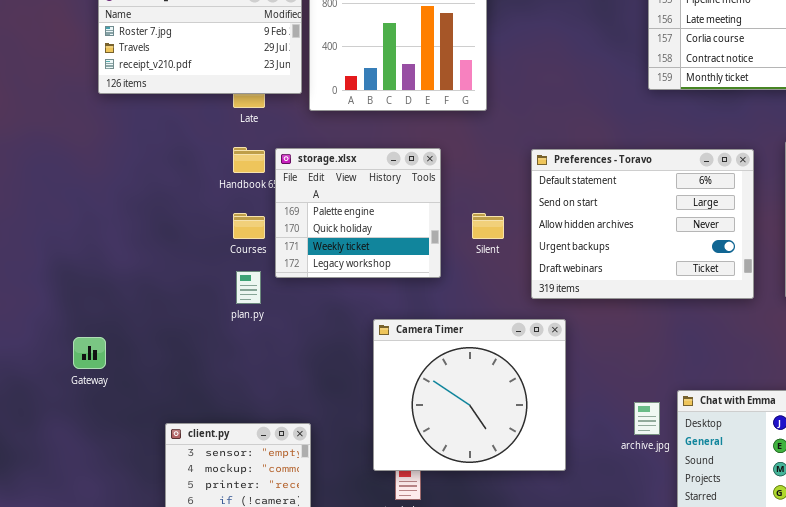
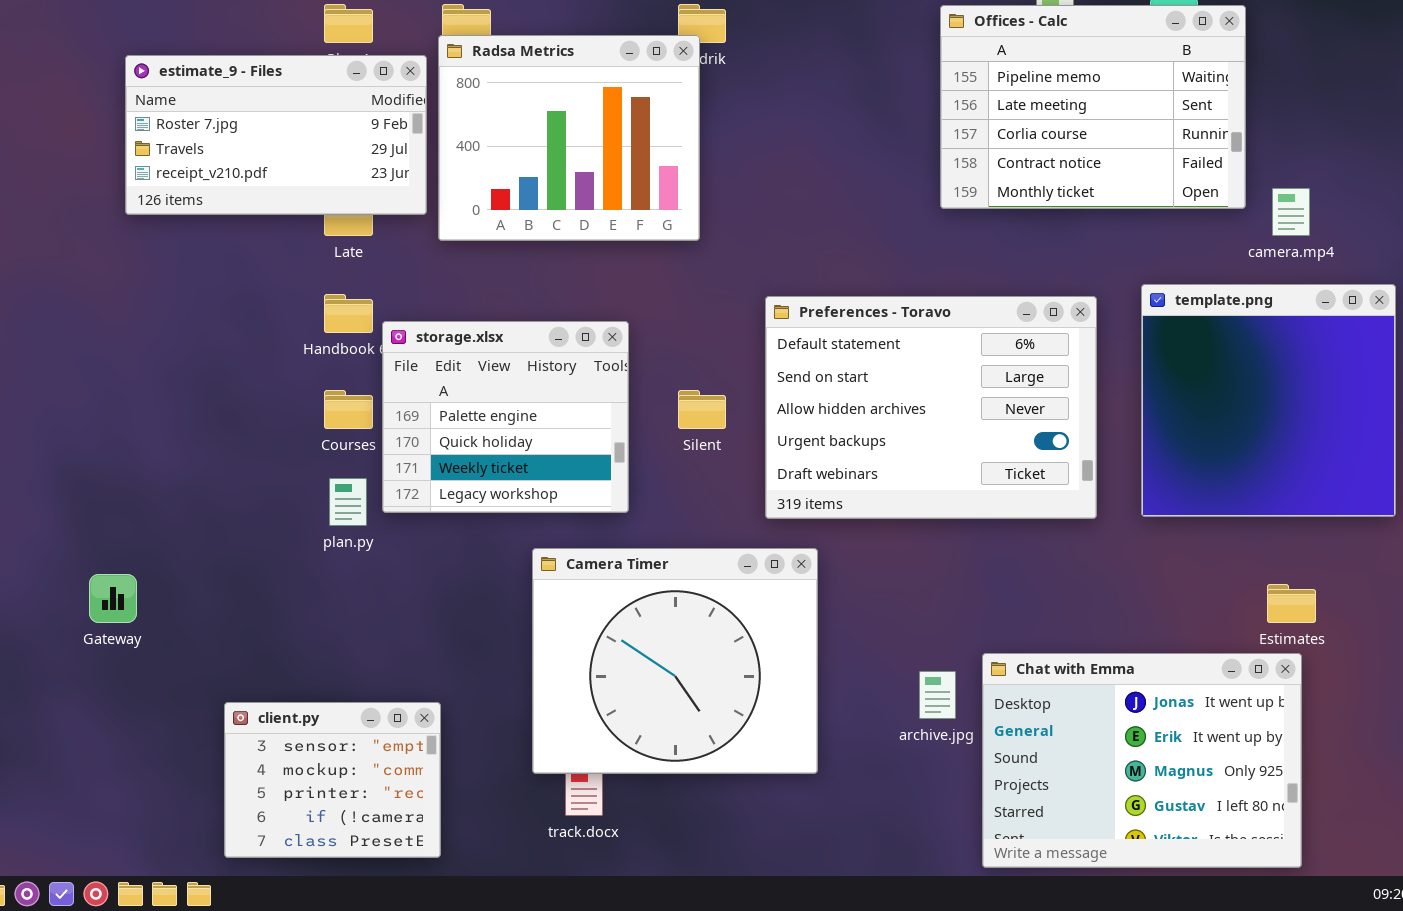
storage.xlsx: [275,148,441,278] -> [382,321,629,513], moved

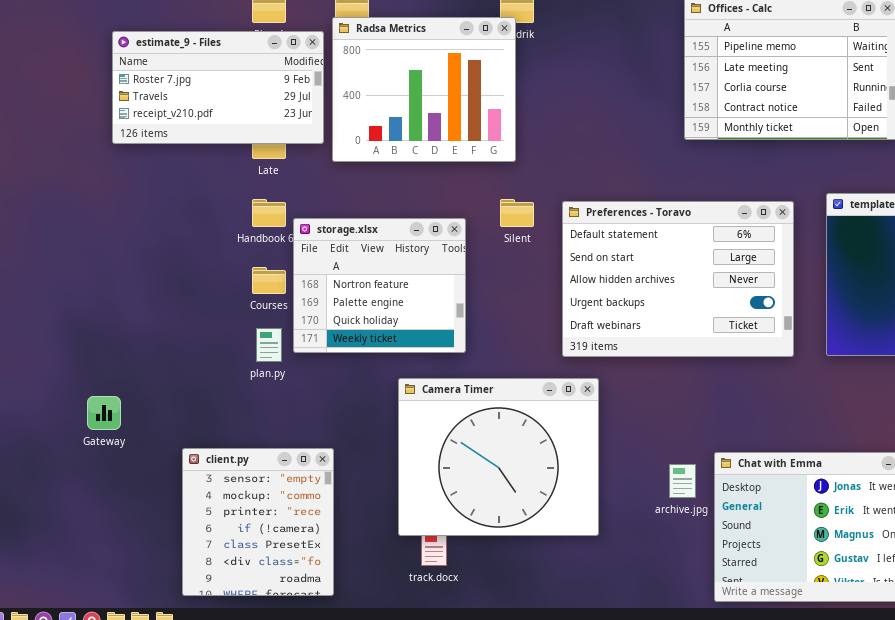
storage.xlsx: [382,321,629,513] -> [293,218,466,353], scrolled up 1 row
Silent: [678,390,726,429] -> [500,199,534,227], moved
client.py: [224,702,441,858] -> [182,448,334,596], resized

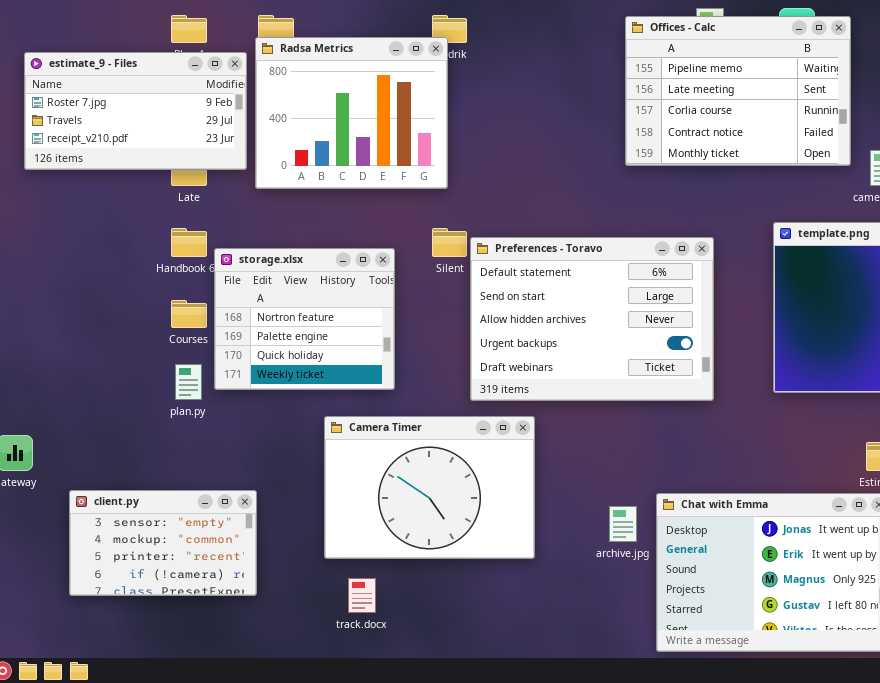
Preferences - Toravo: [562,201,794,357] -> [470,237,714,401], moved
Camera Timer: [398,378,599,536] -> [324,416,535,559], resized
client.py: [182,448,334,596] -> [69,490,257,596], resized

WHAT TO WORK ON> Everything in the entries above should be transcribed exactly, apart from the pictures.

RESULT OF THE EXERCISE>
storage.xlsx: [275,148,441,278] -> [382,321,629,513], moved

storage.xlsx: [382,321,629,513] -> [293,218,466,353], scrolled up 1 row
Silent: [678,390,726,429] -> [500,199,534,227], moved
client.py: [224,702,441,858] -> [182,448,334,596], resized

Preferences - Toravo: [562,201,794,357] -> [470,237,714,401], moved
Camera Timer: [398,378,599,536] -> [324,416,535,559], resized
client.py: [182,448,334,596] -> [69,490,257,596], resized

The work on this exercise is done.